**Stored data:**
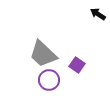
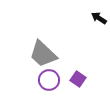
black arrow: moved 1 px right, 4 px down
purple square: moved 1 px right, 14 px down
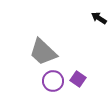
gray trapezoid: moved 2 px up
purple circle: moved 4 px right, 1 px down
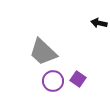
black arrow: moved 5 px down; rotated 21 degrees counterclockwise
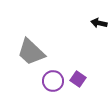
gray trapezoid: moved 12 px left
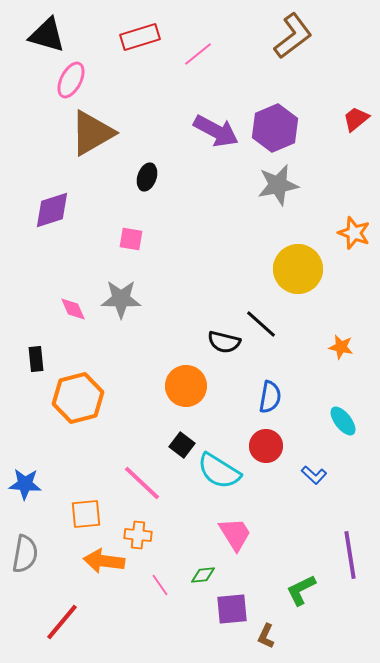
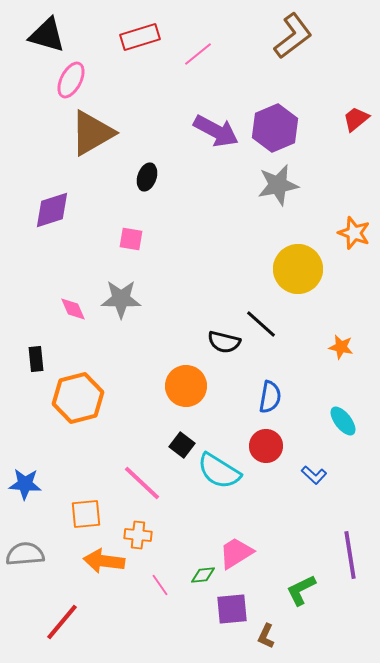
pink trapezoid at (235, 534): moved 1 px right, 19 px down; rotated 90 degrees counterclockwise
gray semicircle at (25, 554): rotated 105 degrees counterclockwise
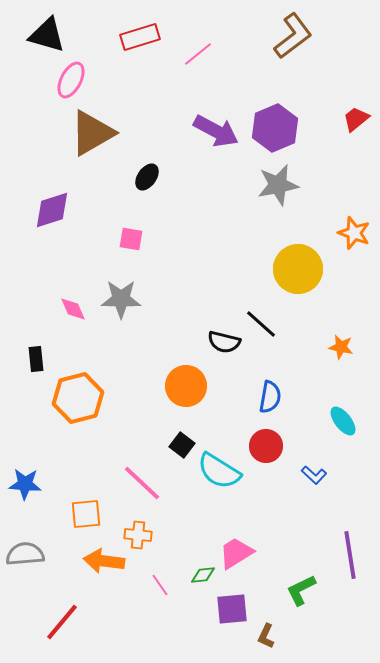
black ellipse at (147, 177): rotated 16 degrees clockwise
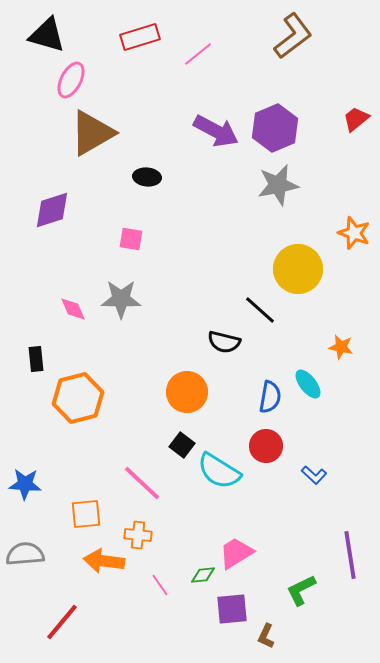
black ellipse at (147, 177): rotated 60 degrees clockwise
black line at (261, 324): moved 1 px left, 14 px up
orange circle at (186, 386): moved 1 px right, 6 px down
cyan ellipse at (343, 421): moved 35 px left, 37 px up
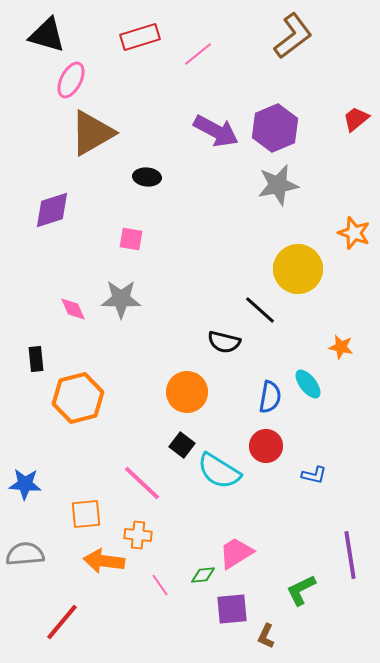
blue L-shape at (314, 475): rotated 30 degrees counterclockwise
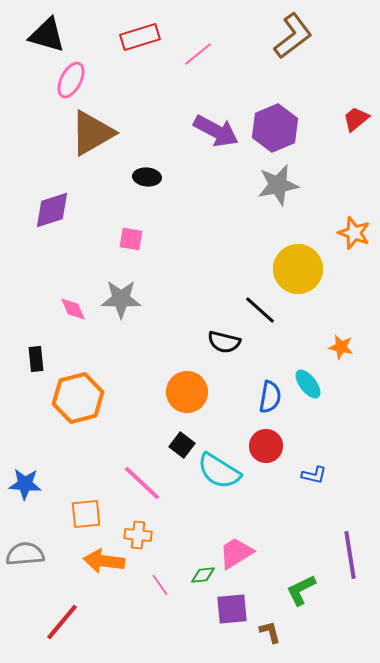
brown L-shape at (266, 636): moved 4 px right, 4 px up; rotated 140 degrees clockwise
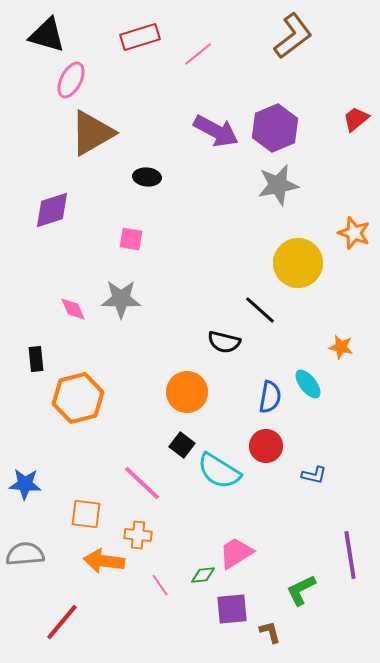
yellow circle at (298, 269): moved 6 px up
orange square at (86, 514): rotated 12 degrees clockwise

**Description of the task:** Copy the records above, switching every "black ellipse" to "white ellipse" and leaving all else unchanged. Leave the pictures out.

**Exercise response:**
black arrow: moved 1 px right, 4 px down
purple square: moved 1 px right, 14 px down
gray trapezoid: moved 2 px up
purple circle: moved 4 px right, 1 px down
black arrow: moved 5 px down; rotated 21 degrees counterclockwise
gray trapezoid: moved 12 px left
pink trapezoid at (235, 534): moved 1 px right, 19 px down; rotated 90 degrees counterclockwise
gray semicircle at (25, 554): rotated 105 degrees counterclockwise
white ellipse at (147, 177): rotated 16 degrees clockwise
white ellipse at (147, 177): rotated 60 degrees clockwise
black line at (261, 324): moved 1 px left, 14 px up
orange circle at (186, 386): moved 1 px right, 6 px down
cyan ellipse at (343, 421): moved 35 px left, 37 px up
blue L-shape at (314, 475): rotated 30 degrees counterclockwise
brown L-shape at (266, 636): moved 4 px right, 4 px up; rotated 140 degrees clockwise
yellow circle at (298, 269): moved 6 px up
orange square at (86, 514): rotated 12 degrees clockwise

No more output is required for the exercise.